- _Instructions for the task_:
Using only the entries below, copy exactly the lines that begin at the one with "green trapezoid at" and end at the one with "red semicircle: moved", both included. Drop the pictures.

Segment Start: Source information

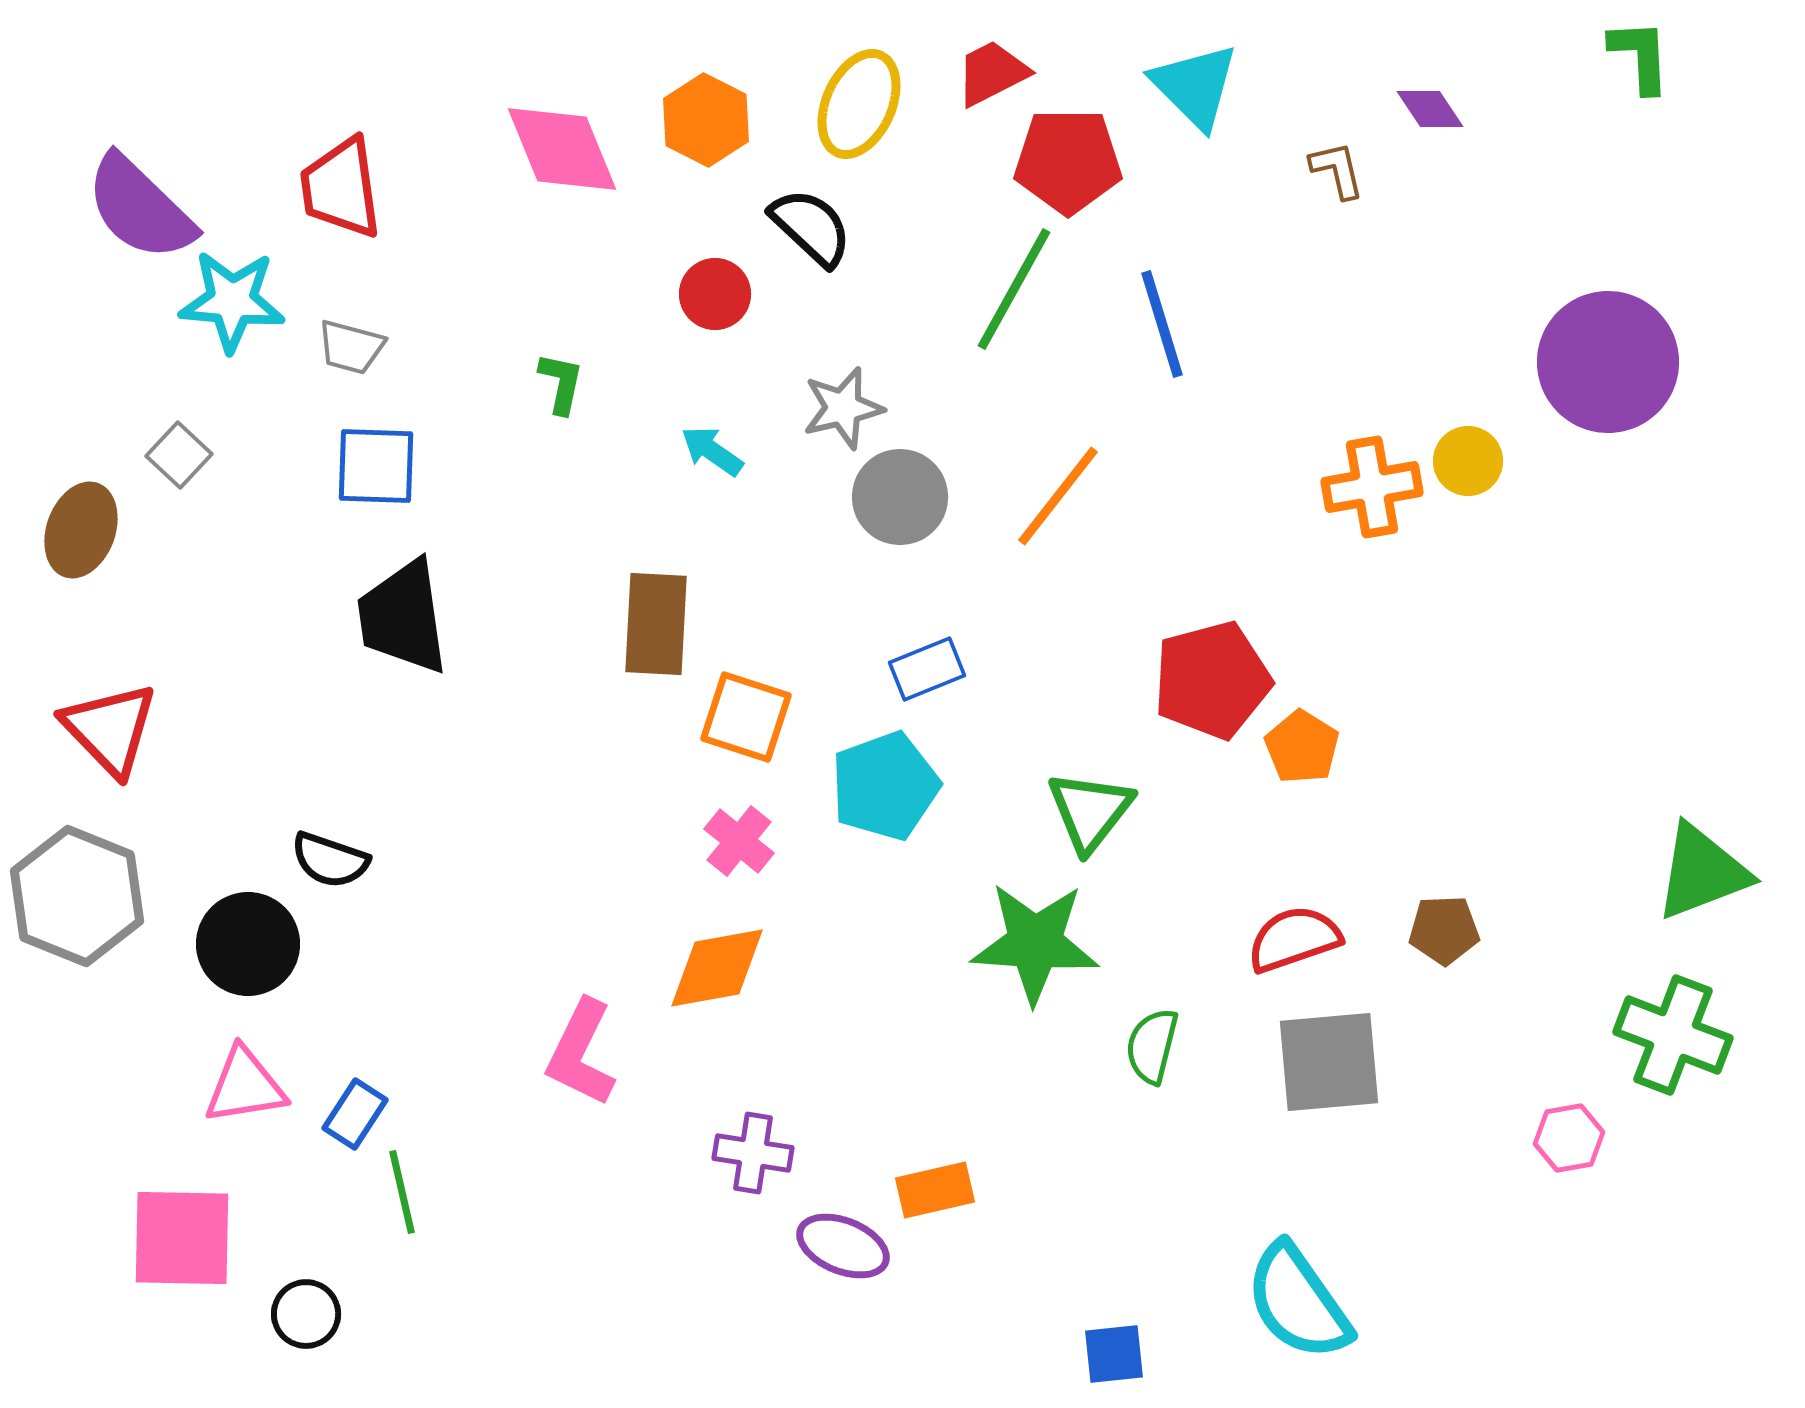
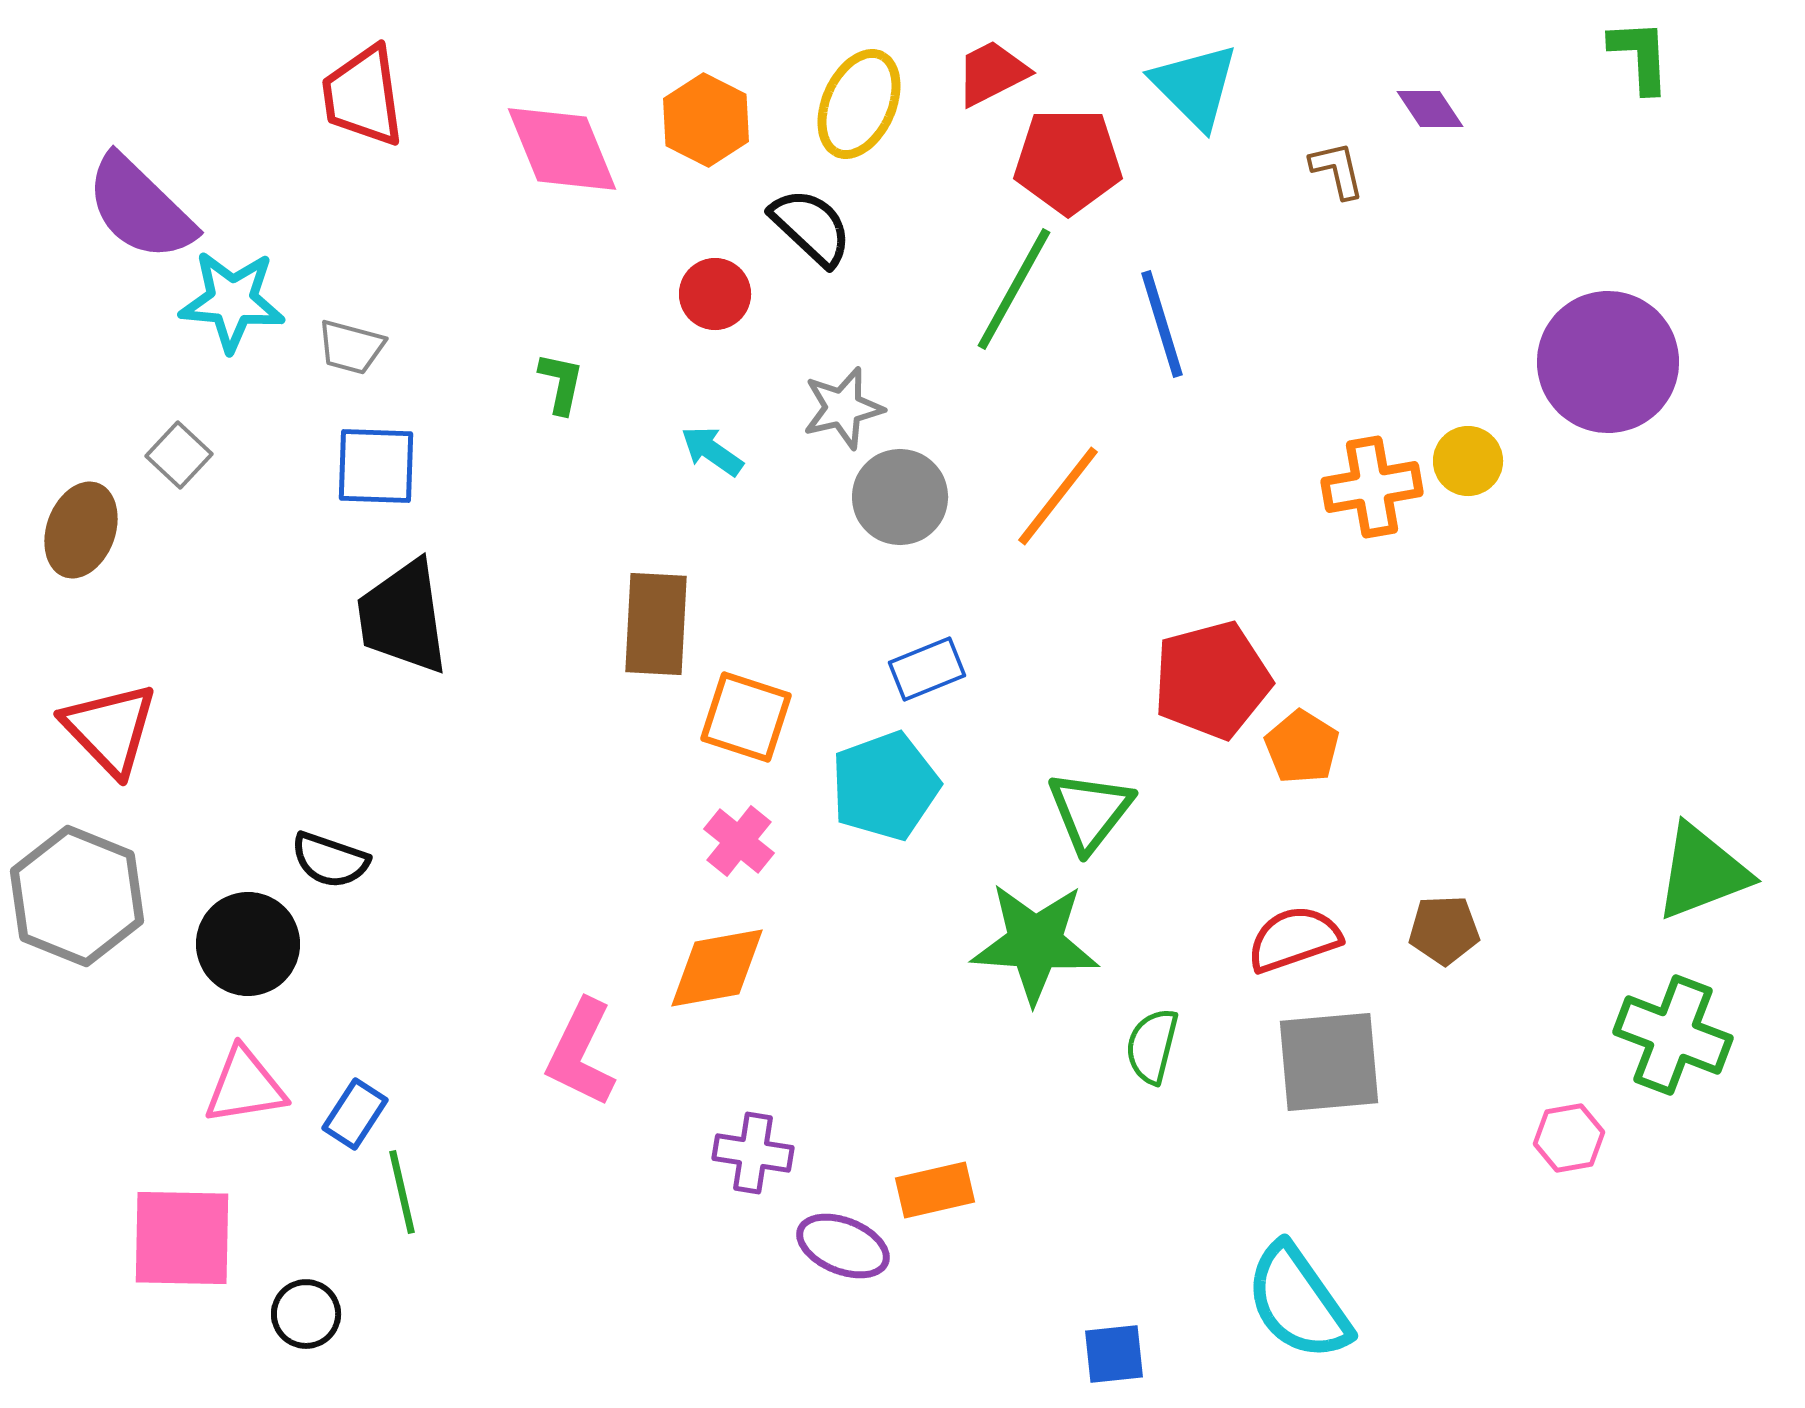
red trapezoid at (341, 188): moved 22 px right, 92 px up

Segment End: Source information
Segment Start: Source information

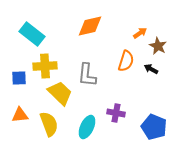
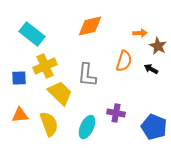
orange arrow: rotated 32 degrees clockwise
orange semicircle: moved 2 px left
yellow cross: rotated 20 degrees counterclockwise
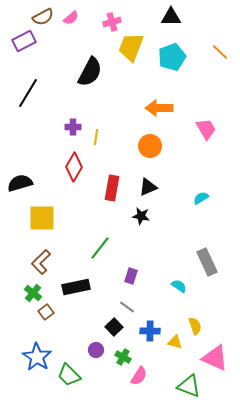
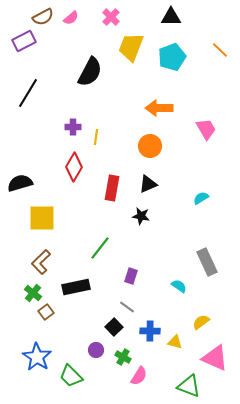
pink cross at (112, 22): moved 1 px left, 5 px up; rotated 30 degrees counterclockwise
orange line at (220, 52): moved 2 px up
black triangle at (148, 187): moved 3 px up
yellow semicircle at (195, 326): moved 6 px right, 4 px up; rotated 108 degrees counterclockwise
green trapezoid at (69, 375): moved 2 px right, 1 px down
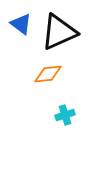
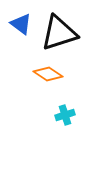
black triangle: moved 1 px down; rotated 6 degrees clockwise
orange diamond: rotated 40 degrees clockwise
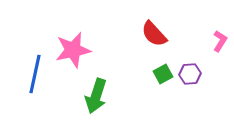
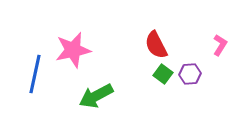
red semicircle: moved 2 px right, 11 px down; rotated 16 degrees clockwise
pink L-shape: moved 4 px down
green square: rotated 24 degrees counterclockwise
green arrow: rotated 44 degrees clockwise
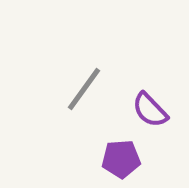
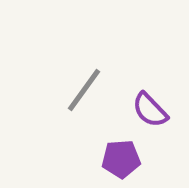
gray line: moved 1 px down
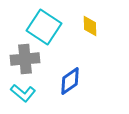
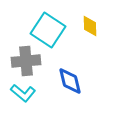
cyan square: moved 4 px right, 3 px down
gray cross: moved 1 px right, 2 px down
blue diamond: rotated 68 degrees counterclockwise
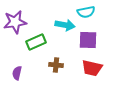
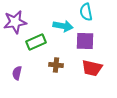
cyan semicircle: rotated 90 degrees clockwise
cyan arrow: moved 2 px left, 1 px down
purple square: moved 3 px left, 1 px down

Segment End: Source information
Segment Start: Source information

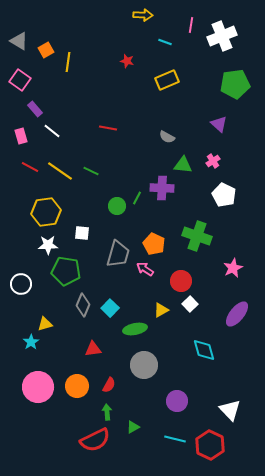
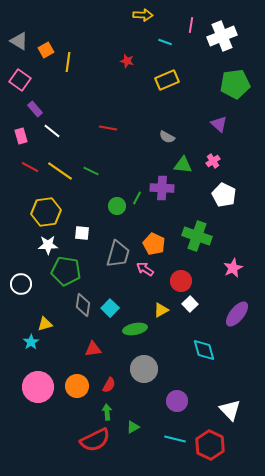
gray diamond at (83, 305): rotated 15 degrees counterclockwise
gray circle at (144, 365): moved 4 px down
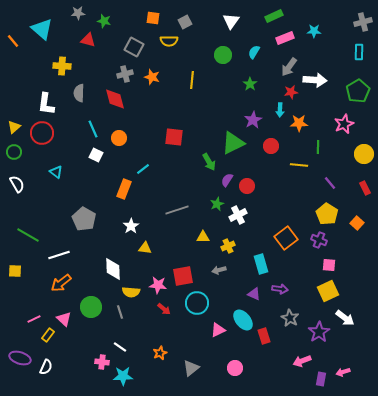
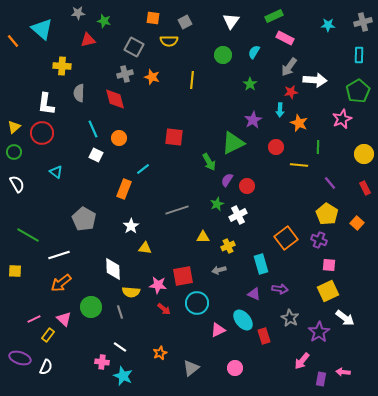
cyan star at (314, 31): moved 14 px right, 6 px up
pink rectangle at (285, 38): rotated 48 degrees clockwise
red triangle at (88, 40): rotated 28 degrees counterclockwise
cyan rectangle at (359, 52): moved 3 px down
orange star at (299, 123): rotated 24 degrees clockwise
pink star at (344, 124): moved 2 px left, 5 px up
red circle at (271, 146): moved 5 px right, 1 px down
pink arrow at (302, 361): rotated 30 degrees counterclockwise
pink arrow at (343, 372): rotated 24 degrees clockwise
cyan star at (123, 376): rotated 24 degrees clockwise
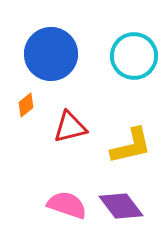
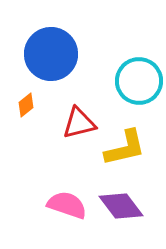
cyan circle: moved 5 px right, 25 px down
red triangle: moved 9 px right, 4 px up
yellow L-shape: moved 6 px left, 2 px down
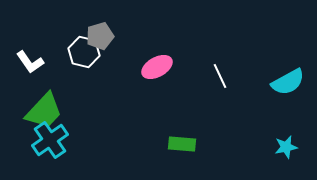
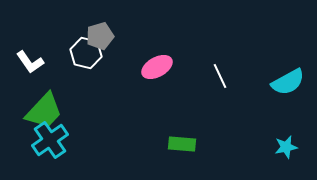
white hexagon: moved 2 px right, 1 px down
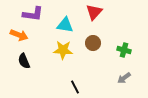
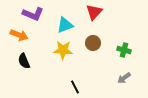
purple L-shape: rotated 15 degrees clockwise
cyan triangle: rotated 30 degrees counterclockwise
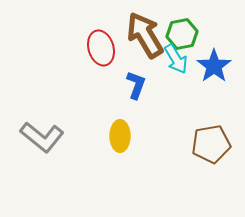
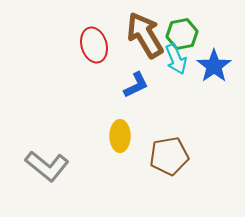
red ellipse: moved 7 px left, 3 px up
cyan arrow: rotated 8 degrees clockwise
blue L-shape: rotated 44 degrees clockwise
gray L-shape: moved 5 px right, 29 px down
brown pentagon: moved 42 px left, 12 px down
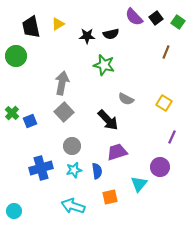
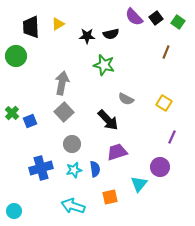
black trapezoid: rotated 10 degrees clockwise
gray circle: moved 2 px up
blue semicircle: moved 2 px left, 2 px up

Segment End: Source information

- _Answer box_:
green trapezoid at (69, 375): moved 2 px right, 1 px down
black triangle: moved 1 px down; rotated 6 degrees clockwise
orange diamond: rotated 40 degrees clockwise
red semicircle: moved 2 px right, 11 px down; rotated 16 degrees clockwise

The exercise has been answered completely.